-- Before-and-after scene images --
>>>>

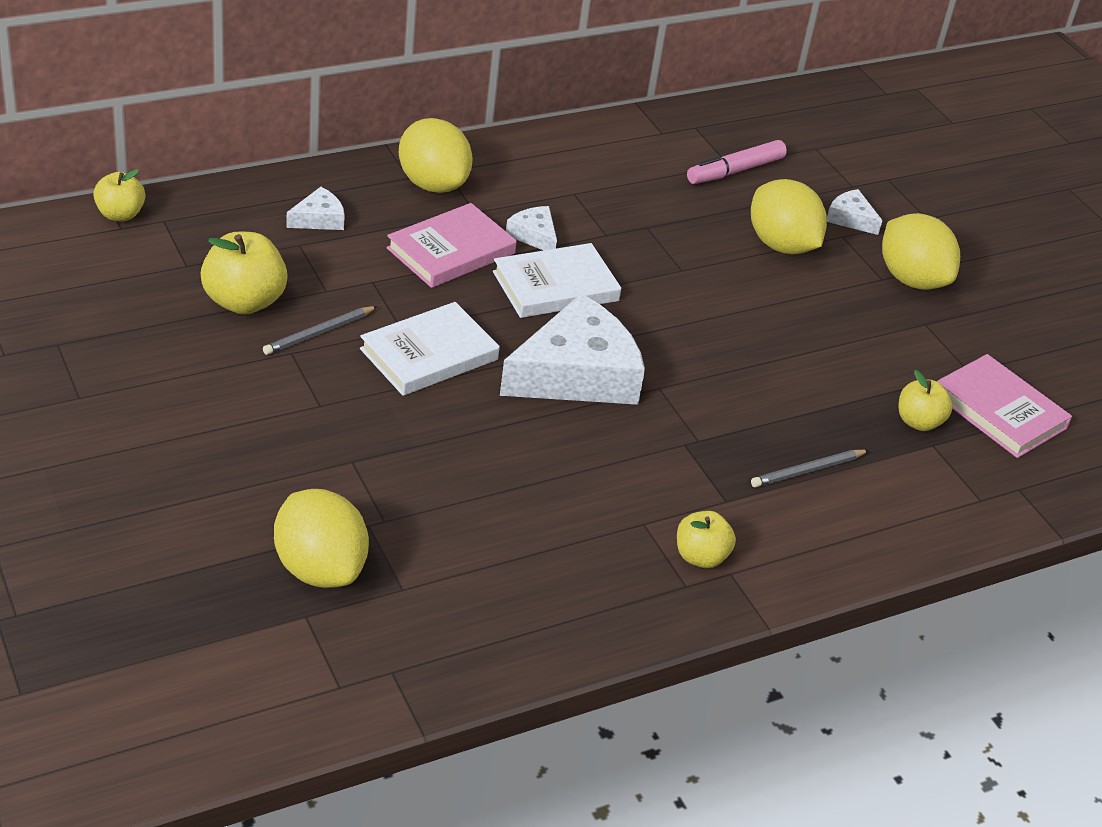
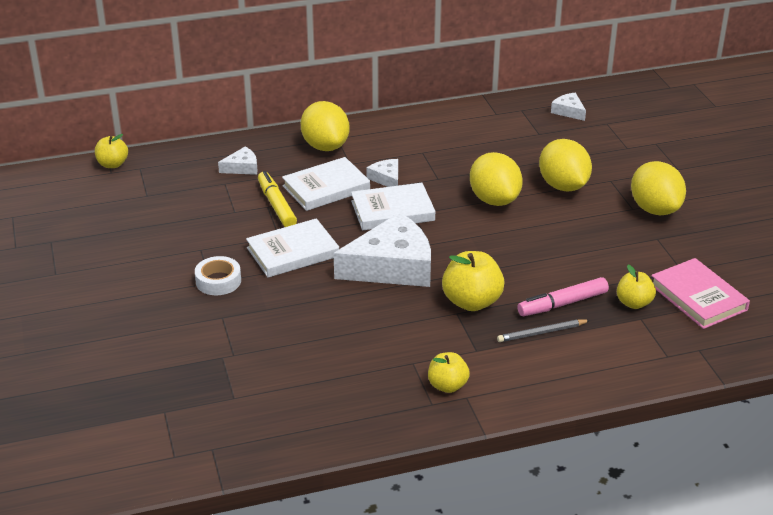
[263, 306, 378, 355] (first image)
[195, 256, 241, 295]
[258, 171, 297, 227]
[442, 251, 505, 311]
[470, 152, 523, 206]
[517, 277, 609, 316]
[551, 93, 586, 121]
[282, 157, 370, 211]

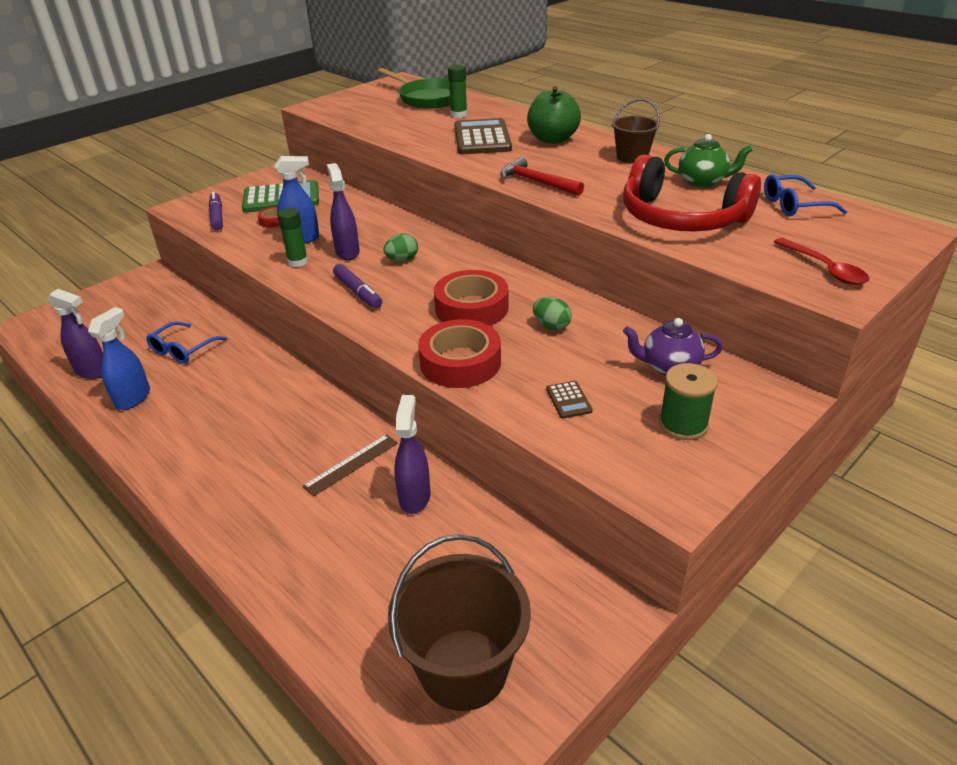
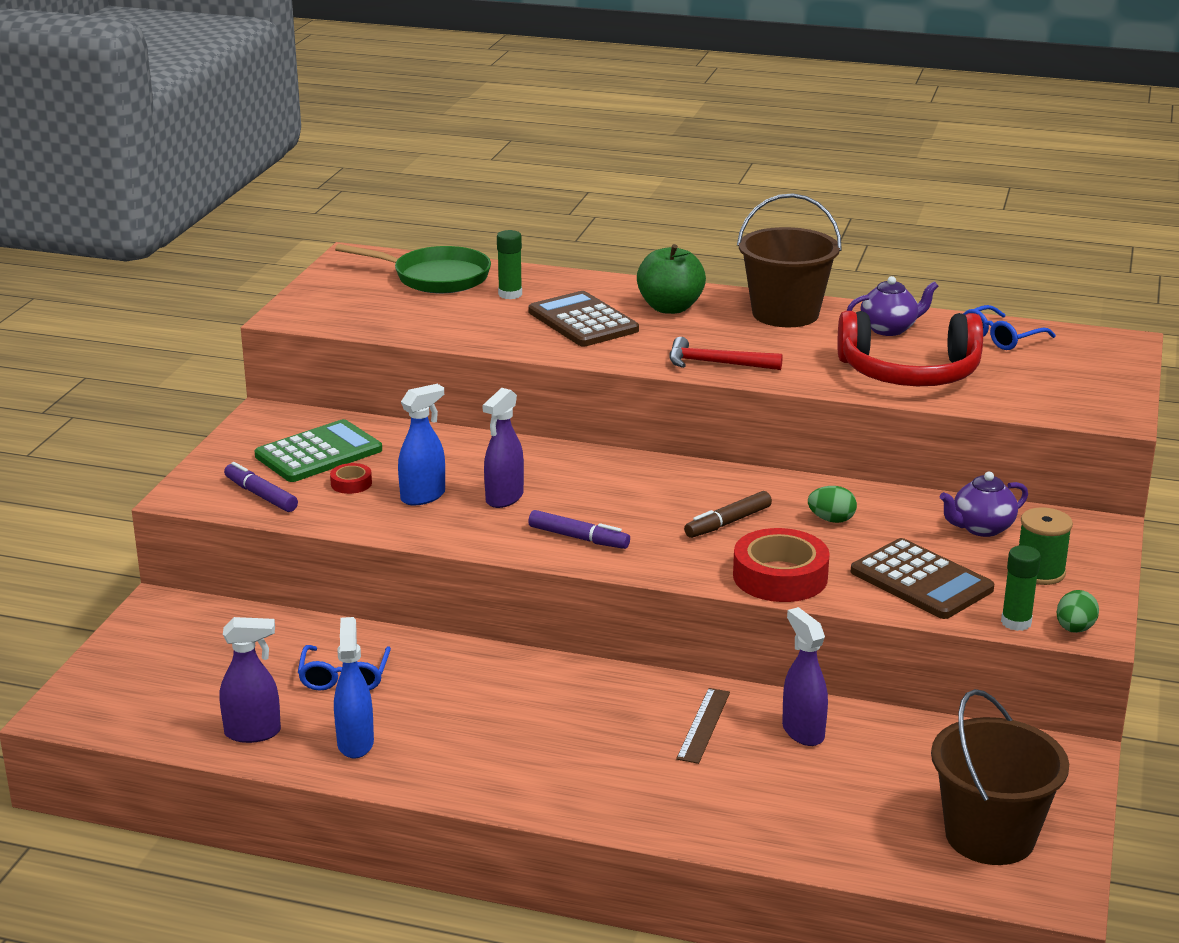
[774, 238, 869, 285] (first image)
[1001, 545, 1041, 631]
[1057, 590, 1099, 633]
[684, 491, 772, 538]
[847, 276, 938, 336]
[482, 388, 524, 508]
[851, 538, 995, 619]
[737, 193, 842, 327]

<<<<

-- What you should do --
Above are the records; repeat them all exactly, without the pictures.

-- Exercise solution --
[263, 306, 378, 355] (first image)
[195, 256, 241, 295]
[258, 171, 297, 227]
[442, 251, 505, 311]
[470, 152, 523, 206]
[517, 277, 609, 316]
[551, 93, 586, 121]
[282, 157, 370, 211]

[774, 238, 869, 285] (first image)
[1001, 545, 1041, 631]
[1057, 590, 1099, 633]
[684, 491, 772, 538]
[847, 276, 938, 336]
[482, 388, 524, 508]
[851, 538, 995, 619]
[737, 193, 842, 327]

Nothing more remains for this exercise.